__Instructions to follow__: Only the lines from the top of the records below through the line containing "change=insert; new=coche/amarillo; second_place=760,200" should be printed, exactly and without pictures.

__Image sets with object changes__:
* * *
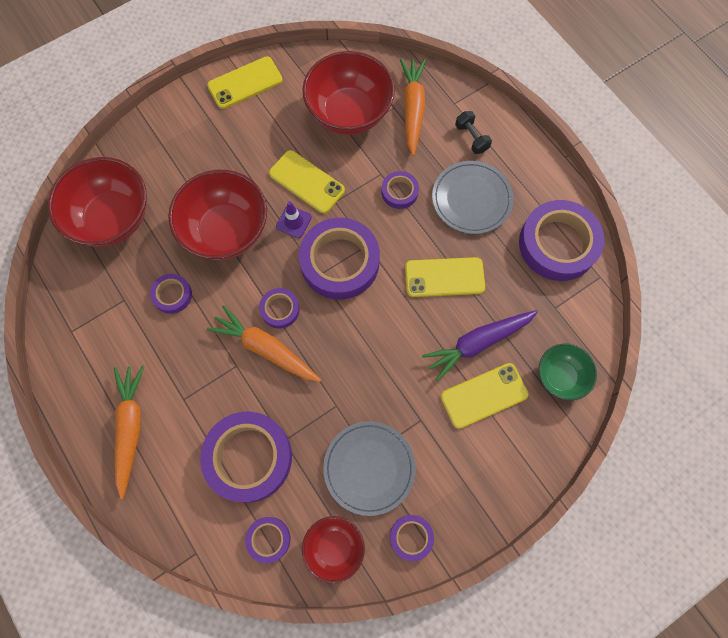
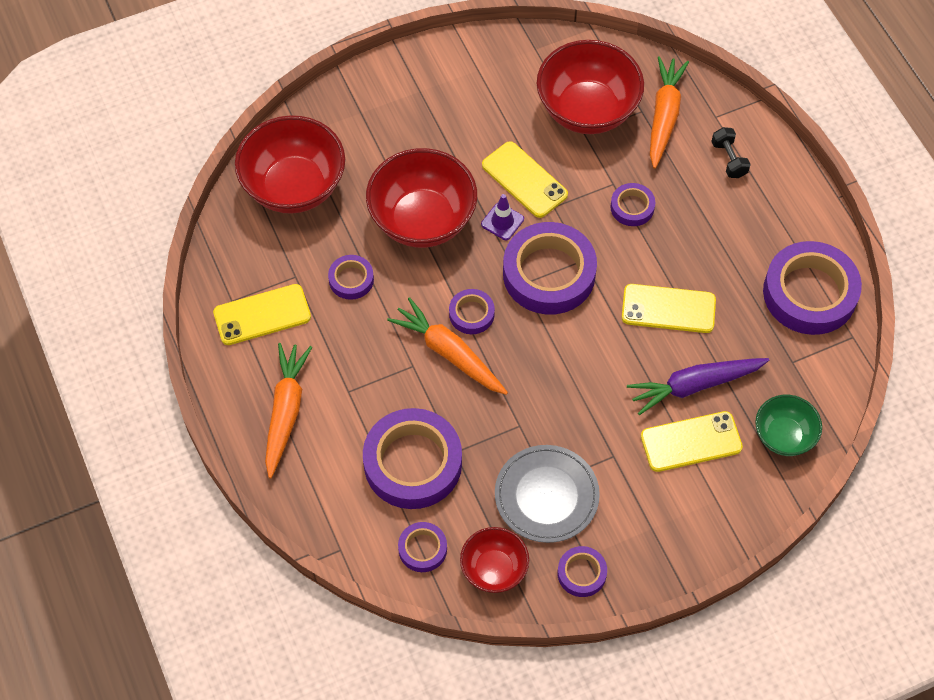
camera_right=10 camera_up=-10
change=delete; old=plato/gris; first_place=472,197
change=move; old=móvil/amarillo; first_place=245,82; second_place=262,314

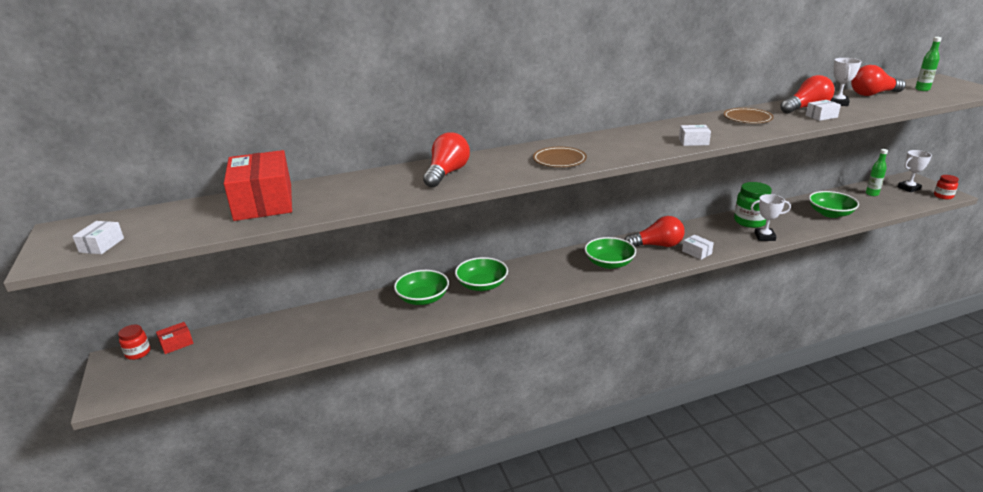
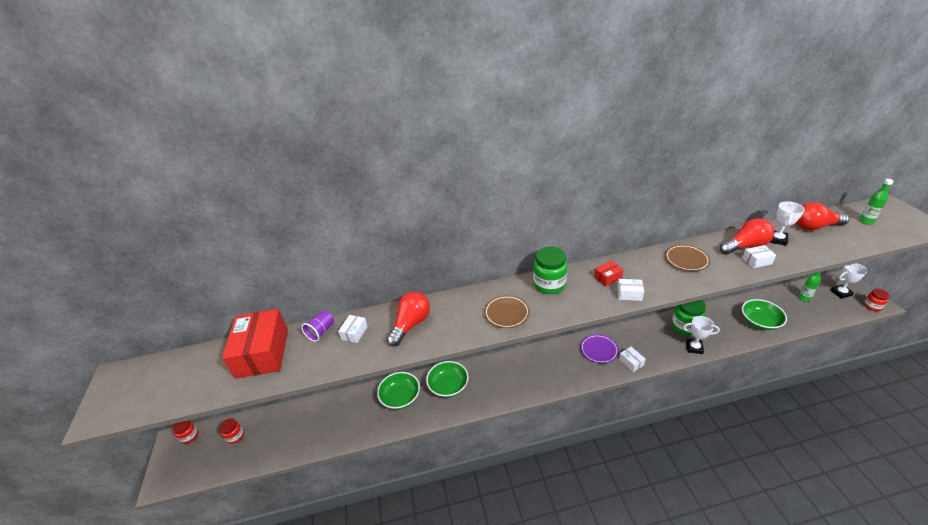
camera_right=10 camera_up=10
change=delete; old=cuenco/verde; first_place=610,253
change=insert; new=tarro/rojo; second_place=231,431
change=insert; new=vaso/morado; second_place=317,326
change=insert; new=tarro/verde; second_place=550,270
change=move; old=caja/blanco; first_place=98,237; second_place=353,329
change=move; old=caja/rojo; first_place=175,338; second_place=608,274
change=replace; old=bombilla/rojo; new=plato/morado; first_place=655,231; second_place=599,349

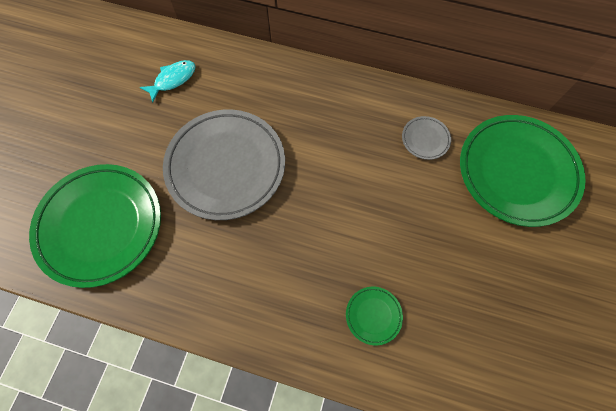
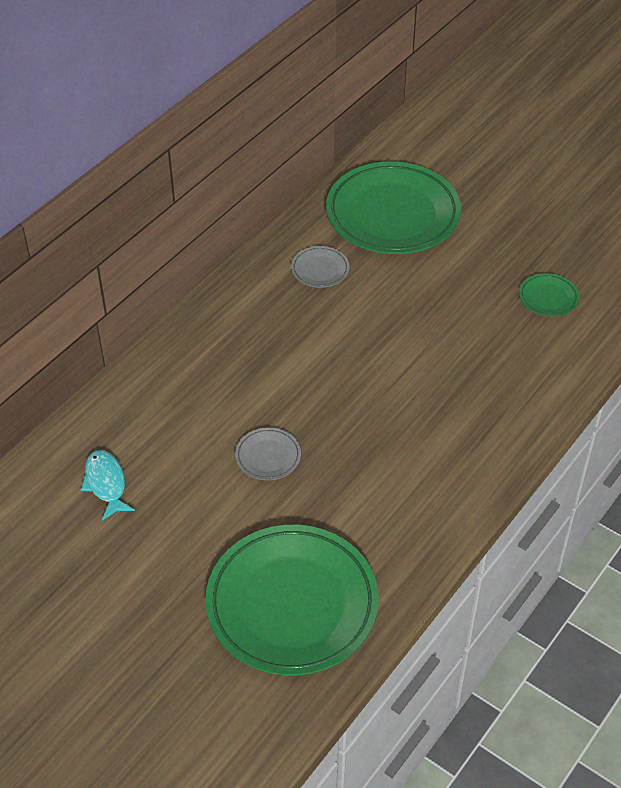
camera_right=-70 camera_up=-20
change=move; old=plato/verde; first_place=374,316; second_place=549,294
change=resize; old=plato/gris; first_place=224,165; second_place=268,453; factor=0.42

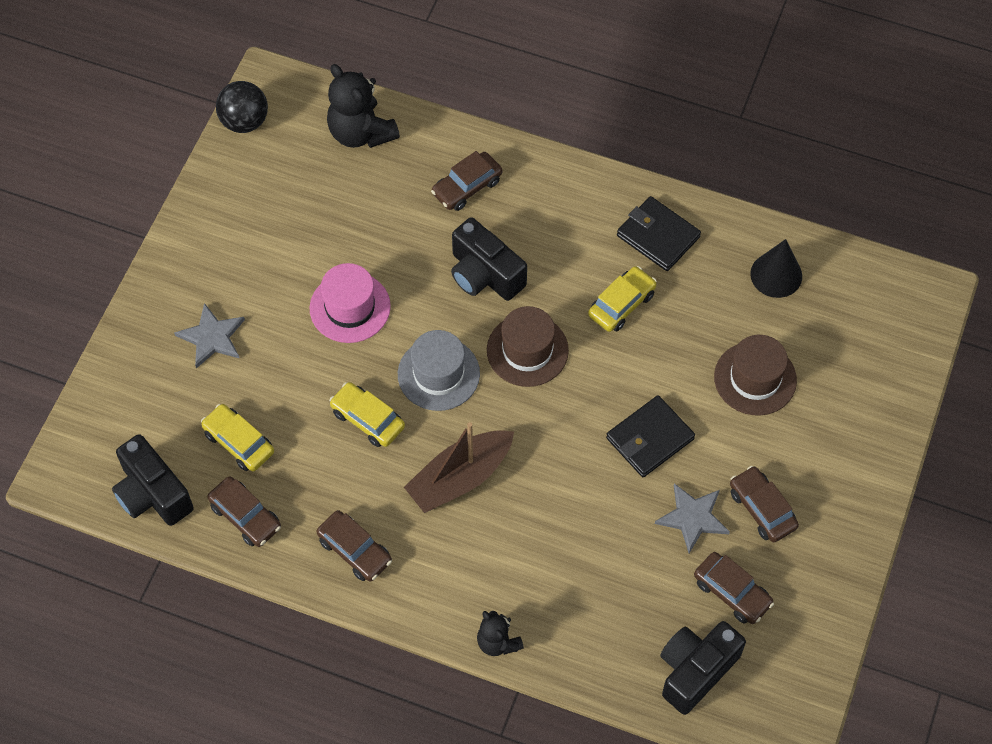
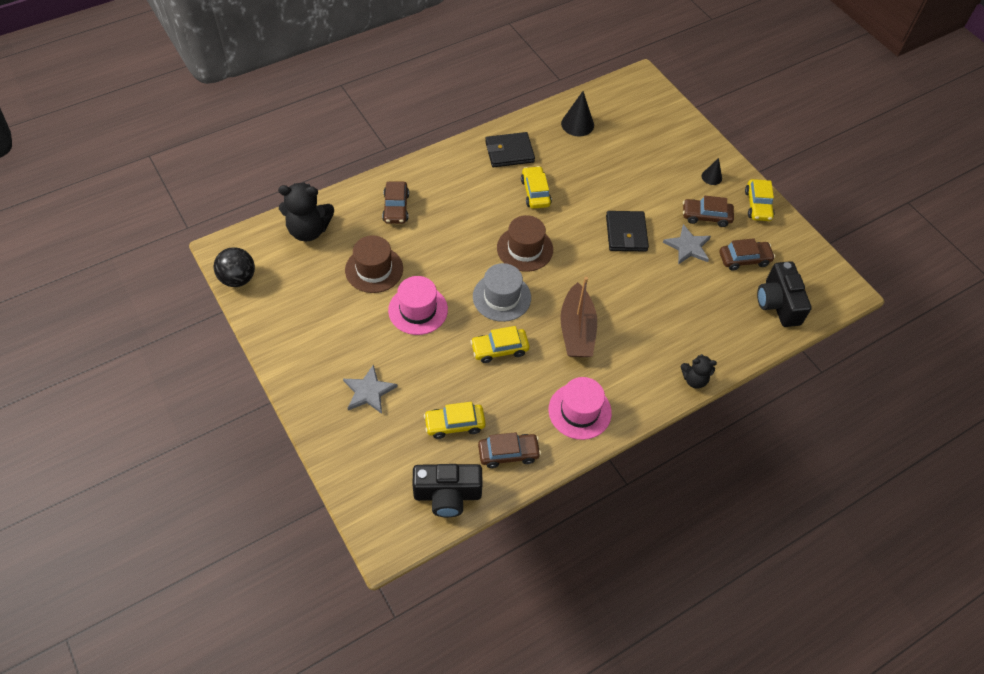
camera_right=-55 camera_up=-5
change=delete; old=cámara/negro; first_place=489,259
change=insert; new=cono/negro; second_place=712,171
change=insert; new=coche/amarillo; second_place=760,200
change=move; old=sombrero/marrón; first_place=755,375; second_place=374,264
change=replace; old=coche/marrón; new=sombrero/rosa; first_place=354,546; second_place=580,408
* * *
__Task answer__:
camera_right=10 camera_up=-10
change=delete; old=plato/gris; first_place=472,197
change=move; old=móvil/amarillo; first_place=245,82; second_place=262,314

camera_right=10 camera_up=10
change=delete; old=cuenco/verde; first_place=610,253
change=insert; new=tarro/rojo; second_place=231,431
change=insert; new=vaso/morado; second_place=317,326
change=insert; new=tarro/verde; second_place=550,270
change=move; old=caja/blanco; first_place=98,237; second_place=353,329
change=move; old=caja/rojo; first_place=175,338; second_place=608,274
change=replace; old=bombilla/rojo; new=plato/morado; first_place=655,231; second_place=599,349

camera_right=-70 camera_up=-20
change=move; old=plato/verde; first_place=374,316; second_place=549,294
change=resize; old=plato/gris; first_place=224,165; second_place=268,453; factor=0.42

camera_right=-55 camera_up=-5
change=delete; old=cámara/negro; first_place=489,259
change=insert; new=cono/negro; second_place=712,171
change=insert; new=coche/amarillo; second_place=760,200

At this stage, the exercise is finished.